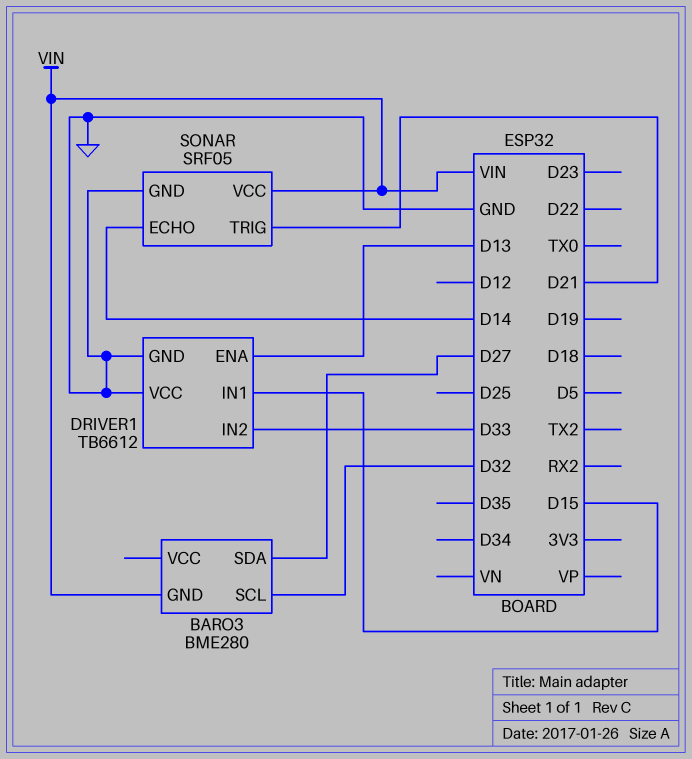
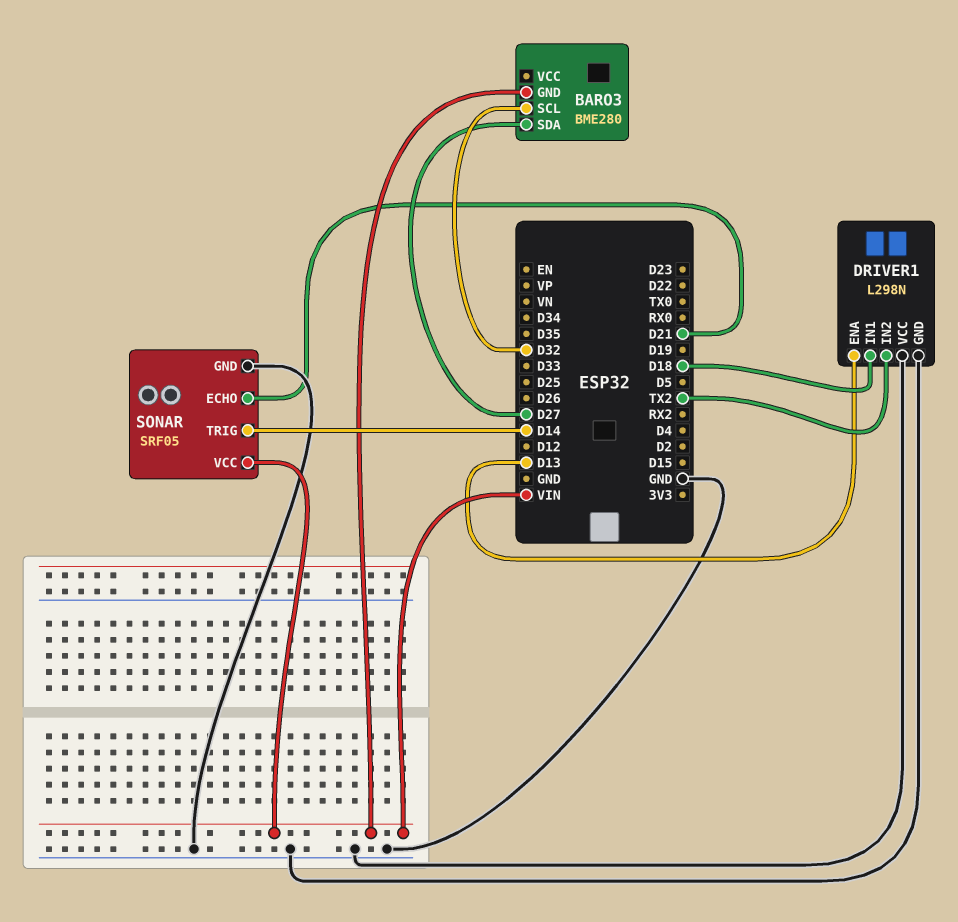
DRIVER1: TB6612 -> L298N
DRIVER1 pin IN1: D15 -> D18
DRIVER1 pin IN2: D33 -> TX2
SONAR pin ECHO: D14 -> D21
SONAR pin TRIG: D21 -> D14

-------------------------

**What the task asks**
Once the pictures are removed, output the remaining material exactly.

**Response area**
DRIVER1: TB6612 -> L298N
DRIVER1 pin IN1: D15 -> D18
DRIVER1 pin IN2: D33 -> TX2
SONAR pin ECHO: D14 -> D21
SONAR pin TRIG: D21 -> D14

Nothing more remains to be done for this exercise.